- **TASK REQUIREMENTS**
Scan the entries below for the word "hexagon" and copy every line in which it occurs.

- **RECORDS FOR THIS TASK**
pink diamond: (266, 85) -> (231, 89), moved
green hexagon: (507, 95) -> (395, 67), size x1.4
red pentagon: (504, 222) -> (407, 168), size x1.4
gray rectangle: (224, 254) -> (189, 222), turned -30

--

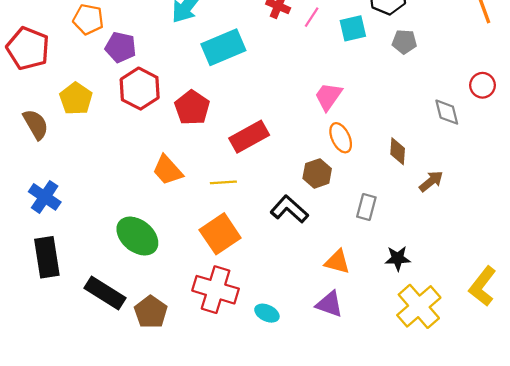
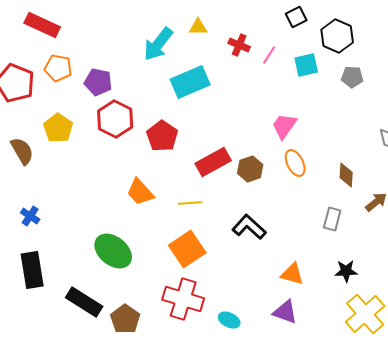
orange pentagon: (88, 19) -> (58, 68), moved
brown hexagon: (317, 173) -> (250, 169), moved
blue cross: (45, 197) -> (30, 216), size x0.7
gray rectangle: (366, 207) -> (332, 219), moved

- **COMPLETED EXERCISE**
green hexagon: (507, 95) -> (395, 67), size x1.4
brown hexagon: (317, 173) -> (250, 169), moved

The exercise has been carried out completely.